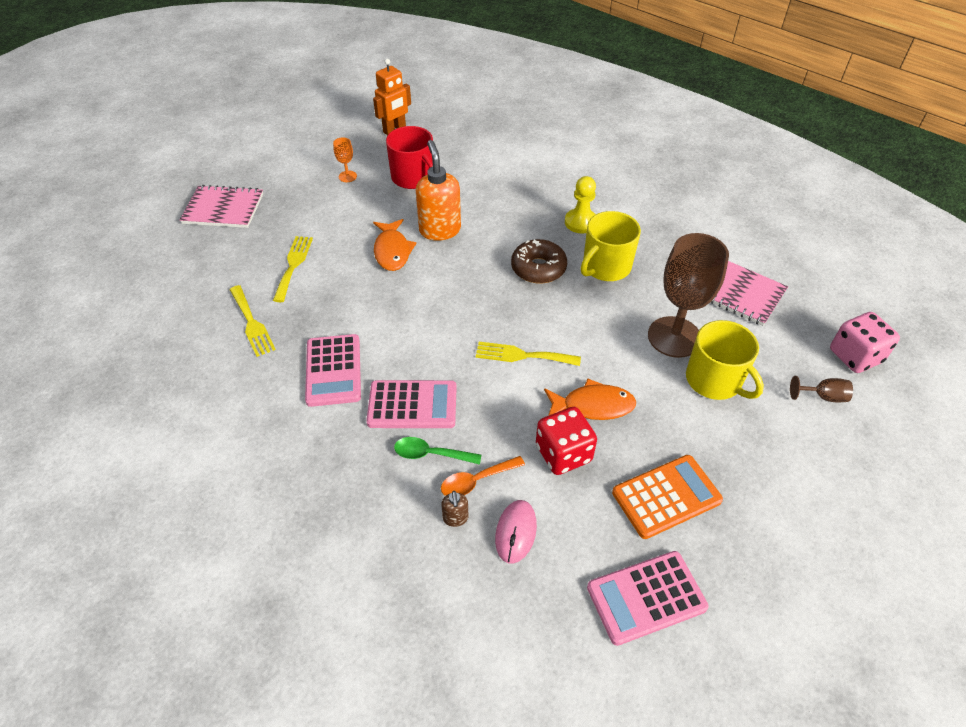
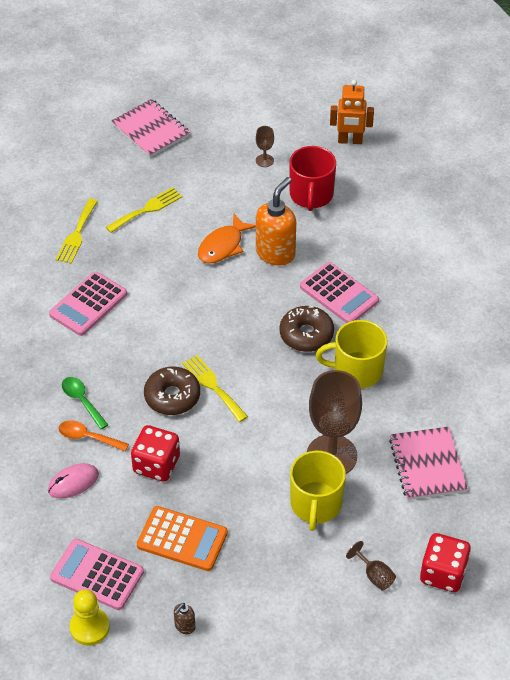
camera: 45 degrees right, 0 degrees up
(347, 176) = (264, 160): orange goblet -> brown goblet
(412, 405) = (107, 363): pink calculator -> pink calculator (339, 294)
(455, 518) = (51, 447): brown soap dispenser -> brown soap dispenser (184, 626)
(502, 388) = (172, 396): none -> brown donut
(580, 222) = (387, 323): yellow pawn -> yellow pawn (89, 627)
(593, 406) = (213, 453): orange fish -> none
(855, 356) = (443, 573): pink dice -> red dice

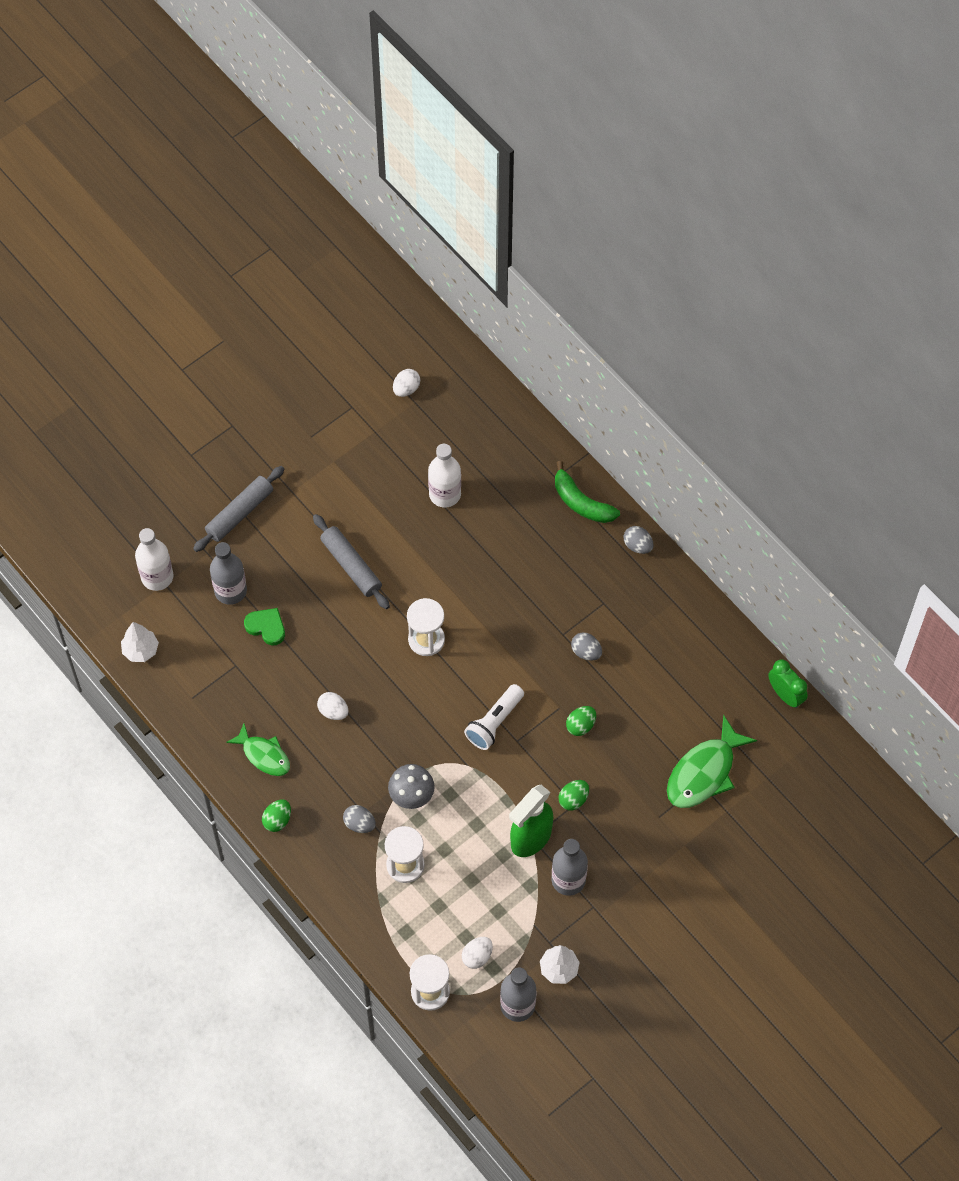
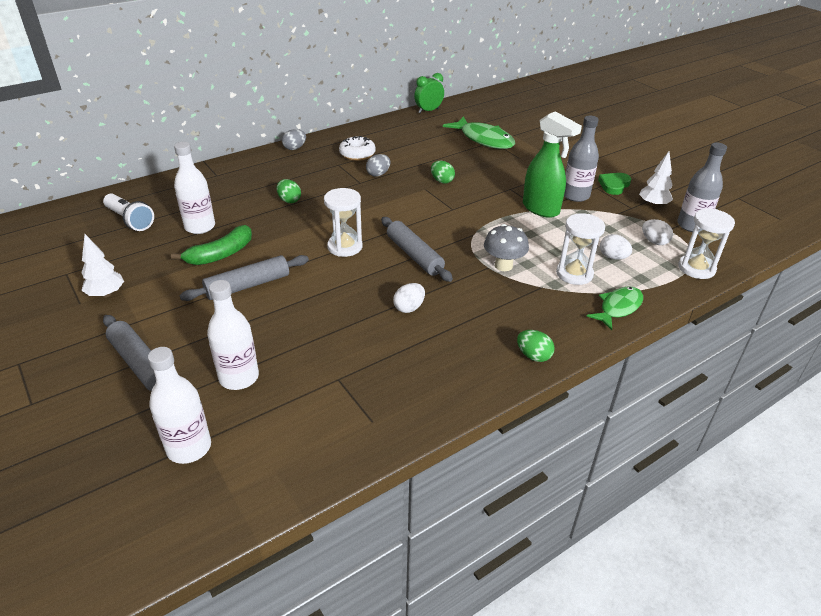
camera: 85 degrees left, 25 degrees down
(141, 650) = (291, 471): white tree -> white tree (106, 294)
(230, 590) = (239, 377): grey bottle -> white bottle
(264, 755) = (455, 362): green fish -> green fish (618, 307)
(266, 627) = (297, 350): green heart -> green heart (614, 185)
(359, 824) = (534, 298): grey egg -> none
(406, 389) = (73, 240): white egg -> white egg (613, 257)
(419, 708) = (414, 255): none -> grey rolling pin
(494, 722) = (434, 218): white flashlight -> white flashlight (130, 220)
(573, 799) = (506, 188): green egg -> green egg (289, 200)
(581, 502) = (246, 166): green banana -> green banana (221, 254)
(633, 621) = (357, 154): none -> white donut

§ **Work to be completed**:
Your answer must be the lines from the one that contains "(264, 755) = (455, 362): green" through the last line of the entries above, copied exactly, with no other lines.

§ **Reply**:
(264, 755) = (455, 362): green fish -> green fish (618, 307)
(266, 627) = (297, 350): green heart -> green heart (614, 185)
(359, 824) = (534, 298): grey egg -> none
(406, 389) = (73, 240): white egg -> white egg (613, 257)
(419, 708) = (414, 255): none -> grey rolling pin
(494, 722) = (434, 218): white flashlight -> white flashlight (130, 220)
(573, 799) = (506, 188): green egg -> green egg (289, 200)
(581, 502) = (246, 166): green banana -> green banana (221, 254)
(633, 621) = (357, 154): none -> white donut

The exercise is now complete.